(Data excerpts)
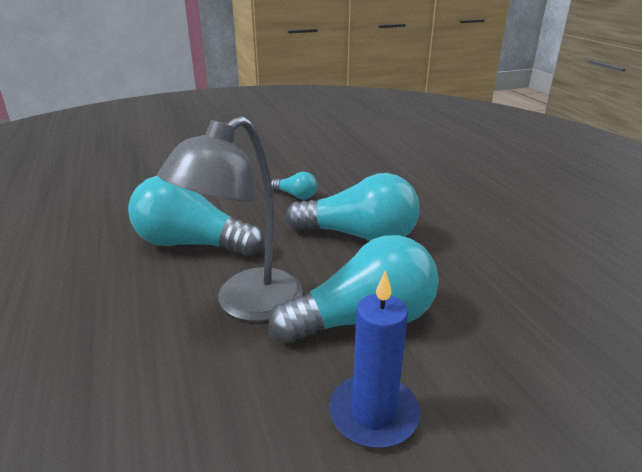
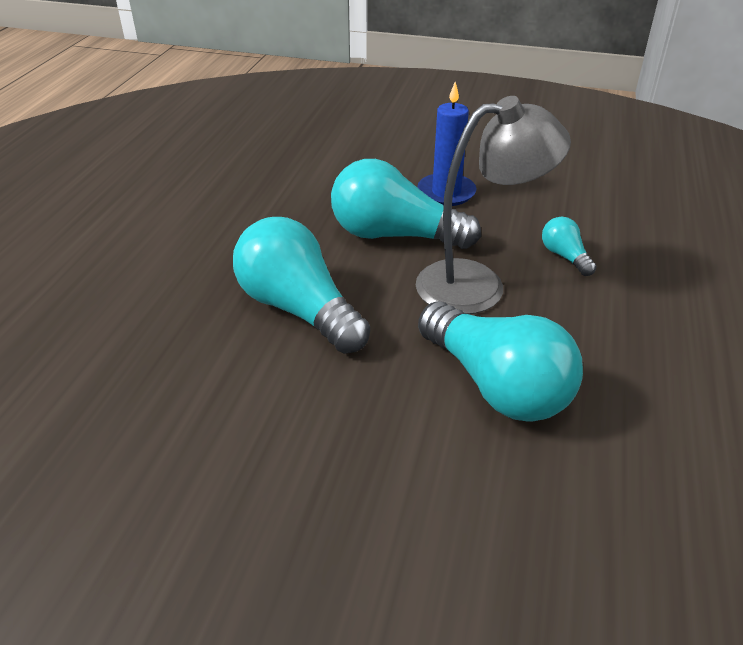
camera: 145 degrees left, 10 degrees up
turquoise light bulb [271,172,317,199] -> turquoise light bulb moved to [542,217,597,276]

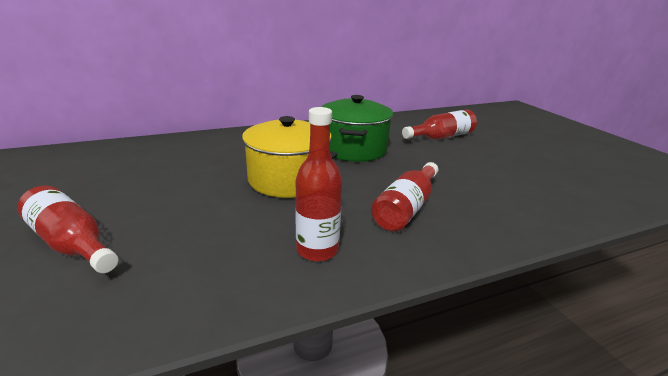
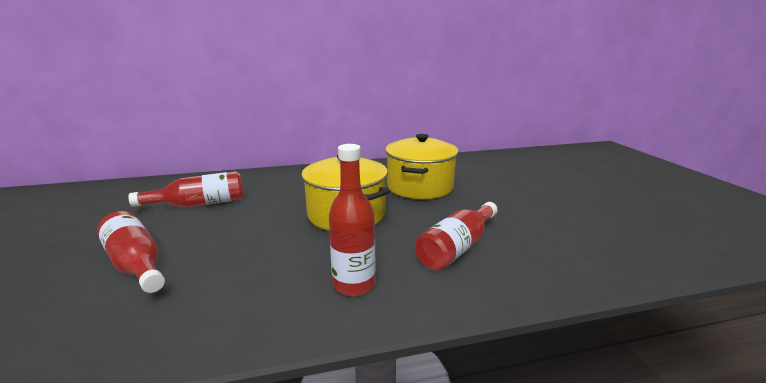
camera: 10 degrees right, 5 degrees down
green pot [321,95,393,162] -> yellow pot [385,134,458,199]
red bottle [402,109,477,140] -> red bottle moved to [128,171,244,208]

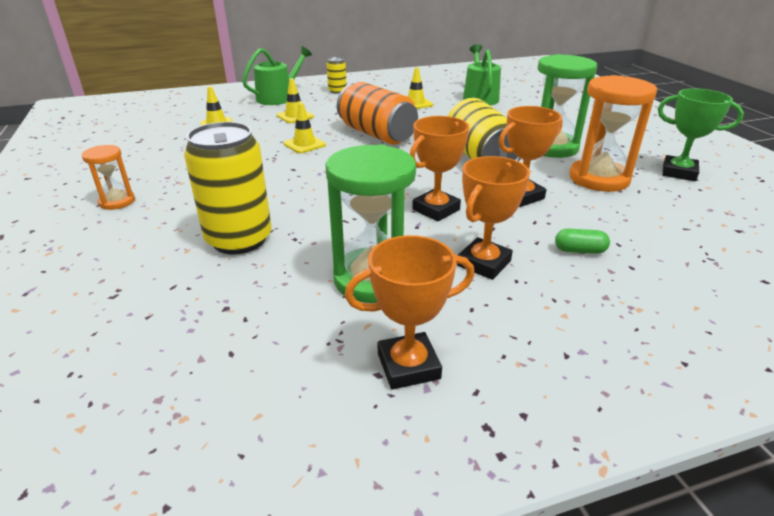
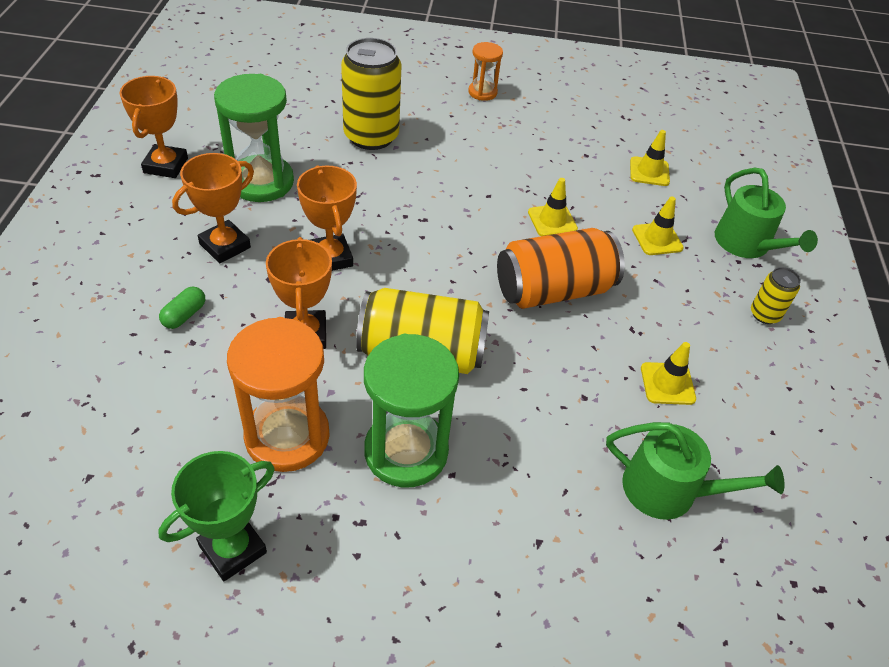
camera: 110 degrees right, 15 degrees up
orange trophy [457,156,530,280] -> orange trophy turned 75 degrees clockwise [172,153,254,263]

--

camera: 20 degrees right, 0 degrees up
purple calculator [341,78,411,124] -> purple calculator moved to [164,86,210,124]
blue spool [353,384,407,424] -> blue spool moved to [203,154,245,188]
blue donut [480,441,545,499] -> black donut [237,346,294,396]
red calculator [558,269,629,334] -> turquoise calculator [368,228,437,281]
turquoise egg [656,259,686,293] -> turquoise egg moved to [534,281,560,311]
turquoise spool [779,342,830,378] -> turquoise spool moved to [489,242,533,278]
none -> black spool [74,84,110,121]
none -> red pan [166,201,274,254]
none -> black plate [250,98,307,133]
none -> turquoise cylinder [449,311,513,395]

---

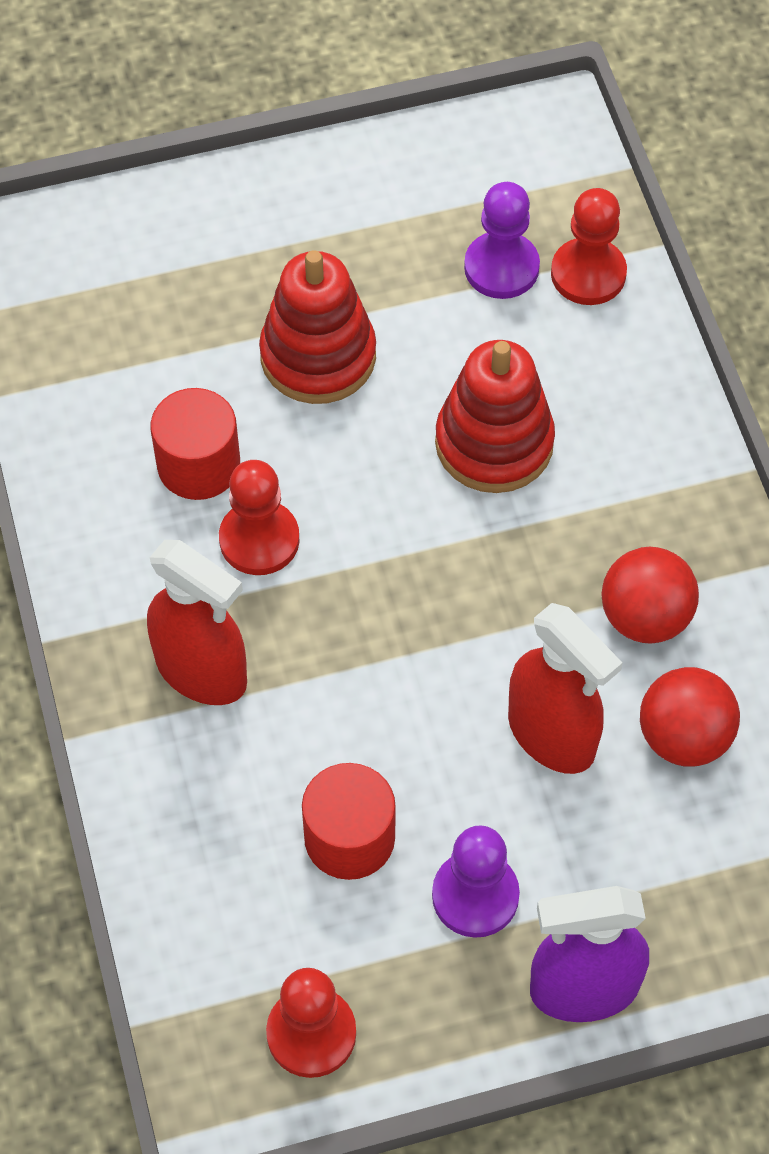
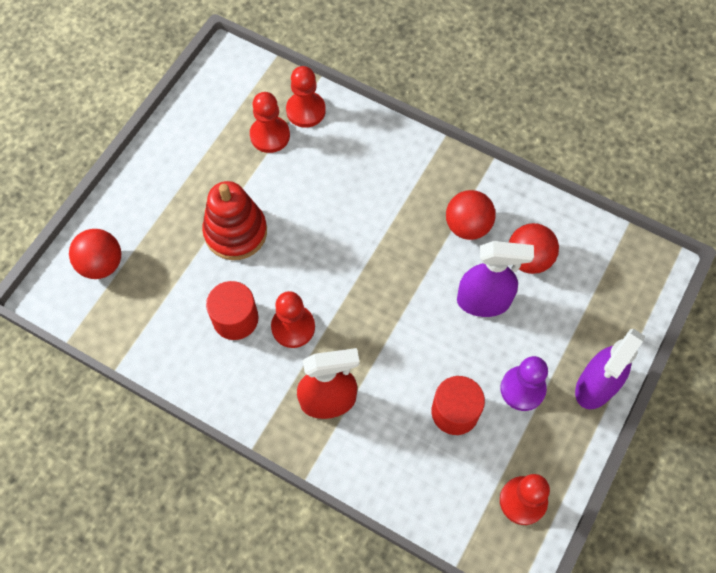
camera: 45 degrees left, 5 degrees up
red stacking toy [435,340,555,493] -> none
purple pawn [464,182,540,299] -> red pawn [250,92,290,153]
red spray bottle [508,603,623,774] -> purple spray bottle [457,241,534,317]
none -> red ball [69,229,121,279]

:: Prompt ::
Look above for the line with "camera: 145 degrees left, 10 degrees up" and the line with "camera: 110 degrees right, 15 degrees up", then copy them and all lines in between exactly as written, and only those, without any pictures.

:: Task answer ::
camera: 145 degrees left, 10 degrees up
turquoise light bulb [271,172,317,199] -> turquoise light bulb moved to [542,217,597,276]

camera: 10 degrees right, 5 degrees down
green pot [321,95,393,162] -> yellow pot [385,134,458,199]
red bottle [402,109,477,140] -> red bottle moved to [128,171,244,208]

camera: 110 degrees right, 15 degrees up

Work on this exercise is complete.